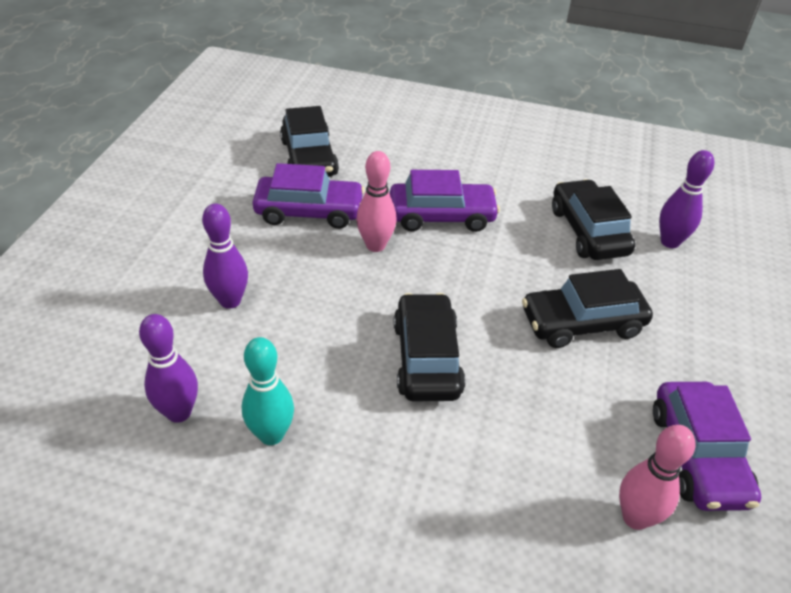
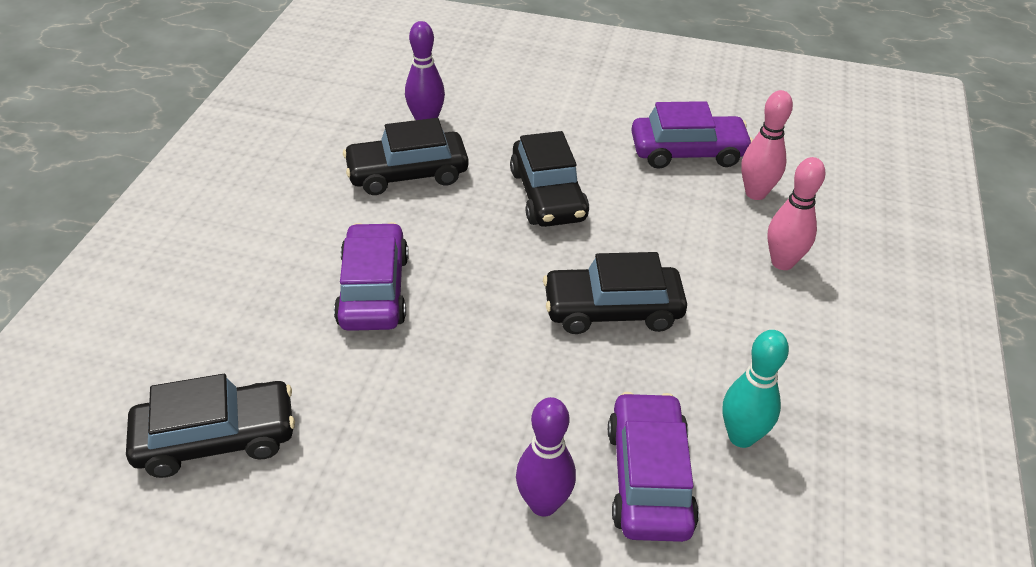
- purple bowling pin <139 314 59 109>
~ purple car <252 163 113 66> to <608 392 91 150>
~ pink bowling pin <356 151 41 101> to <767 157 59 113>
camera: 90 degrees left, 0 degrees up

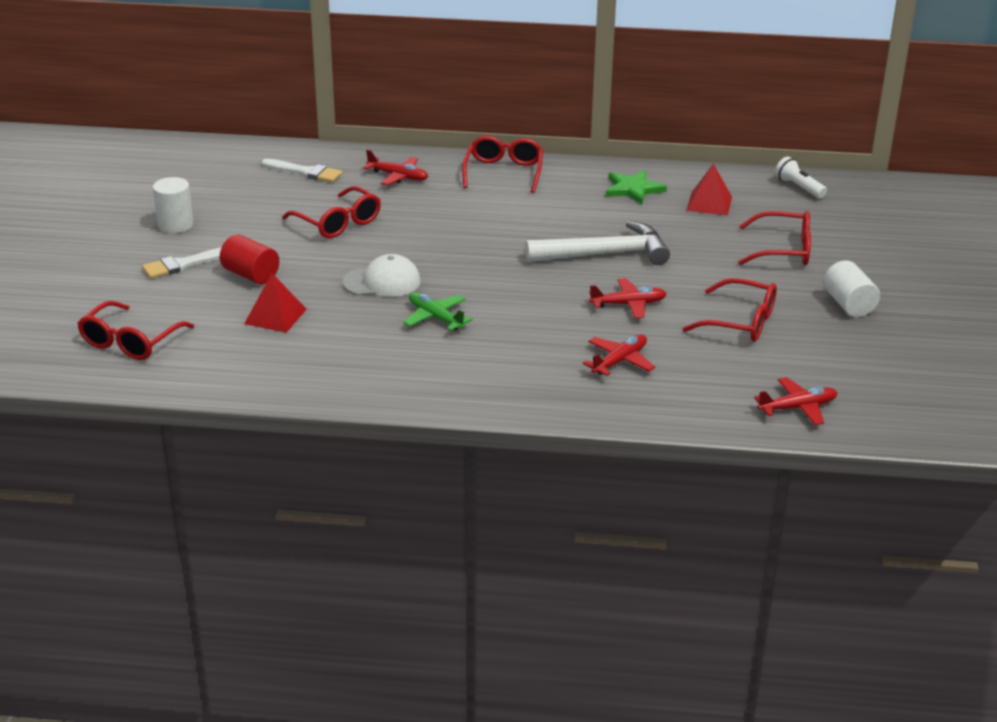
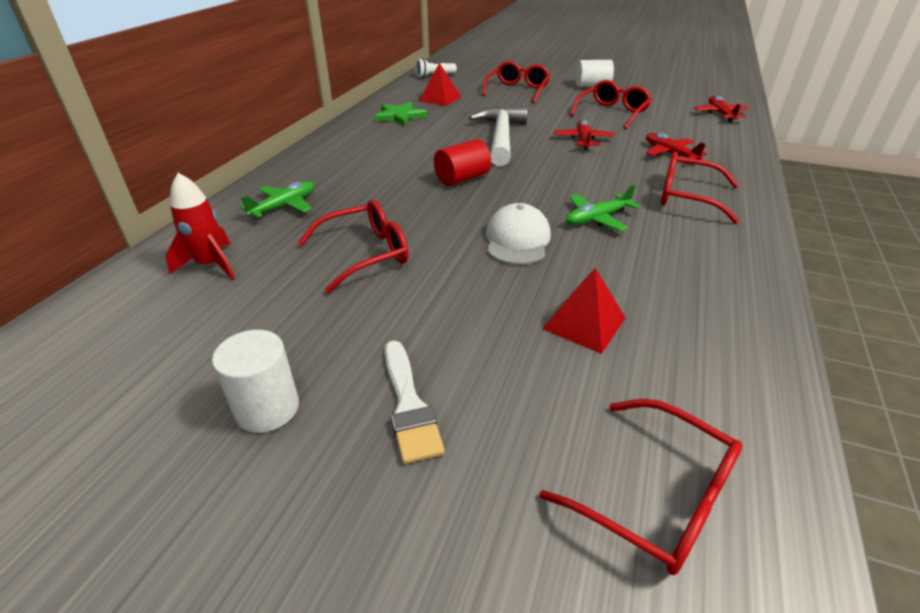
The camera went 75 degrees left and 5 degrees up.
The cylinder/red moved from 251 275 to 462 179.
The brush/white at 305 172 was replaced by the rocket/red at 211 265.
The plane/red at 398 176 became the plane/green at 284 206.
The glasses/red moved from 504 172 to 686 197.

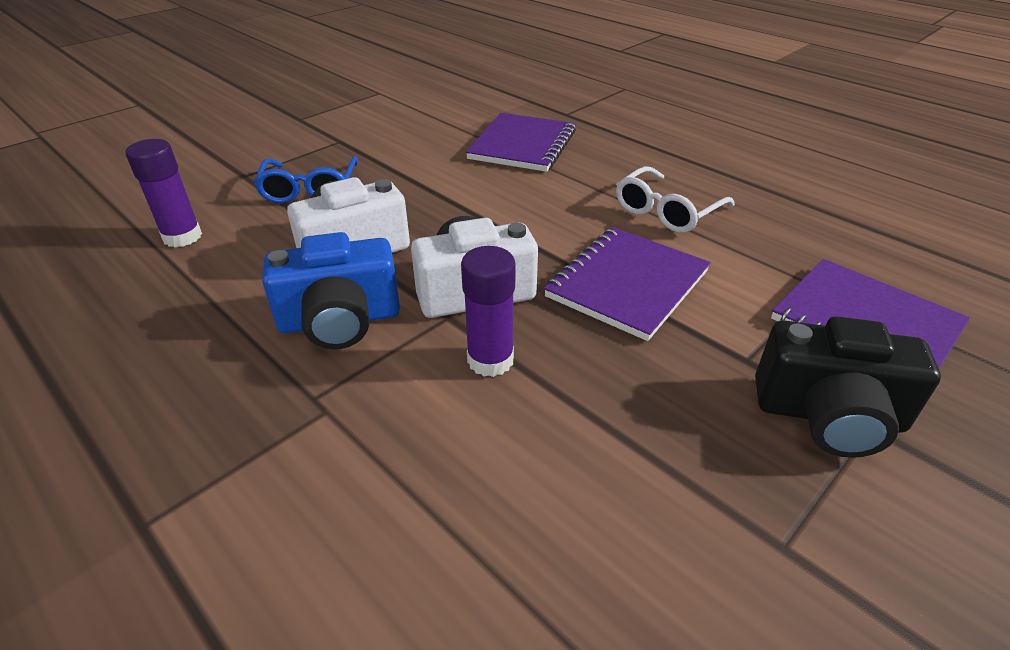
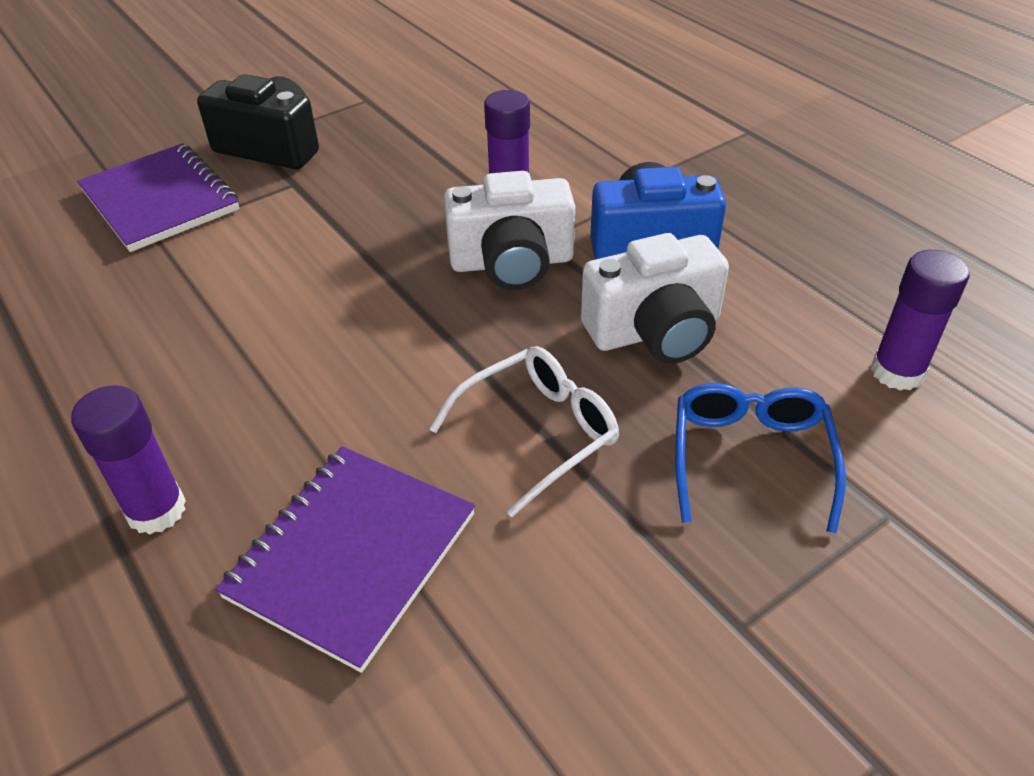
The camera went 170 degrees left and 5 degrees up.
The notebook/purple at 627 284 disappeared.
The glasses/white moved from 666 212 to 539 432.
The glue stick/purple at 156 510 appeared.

---

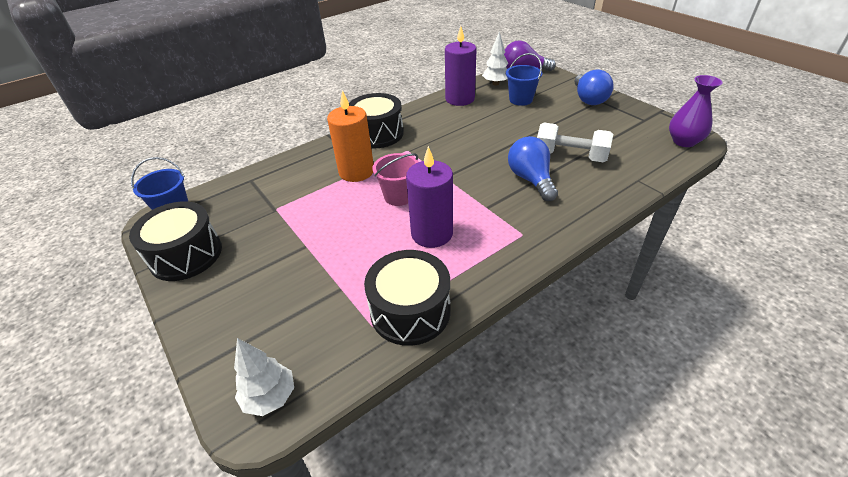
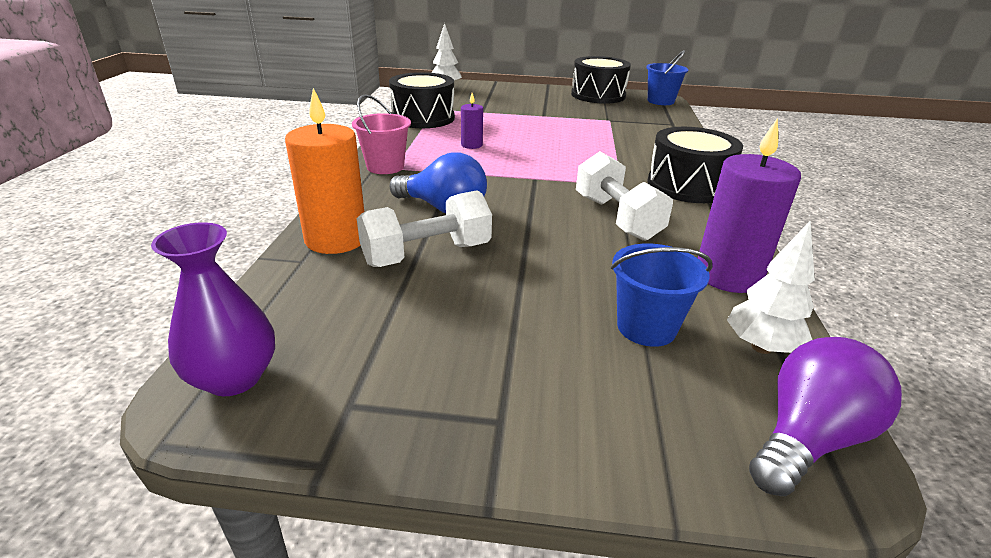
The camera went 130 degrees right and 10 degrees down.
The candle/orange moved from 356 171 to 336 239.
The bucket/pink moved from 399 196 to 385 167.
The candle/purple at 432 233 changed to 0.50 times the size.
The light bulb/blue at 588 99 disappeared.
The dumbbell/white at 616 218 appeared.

Required work » Please write out, exactly as they appear above, only the lines in the stretch from the line with "The cylinder/red moved" through the line with "The plane/red at".

Expected answer »
The cylinder/red moved from 251 275 to 462 179.
The brush/white at 305 172 was replaced by the rocket/red at 211 265.
The plane/red at 398 176 became the plane/green at 284 206.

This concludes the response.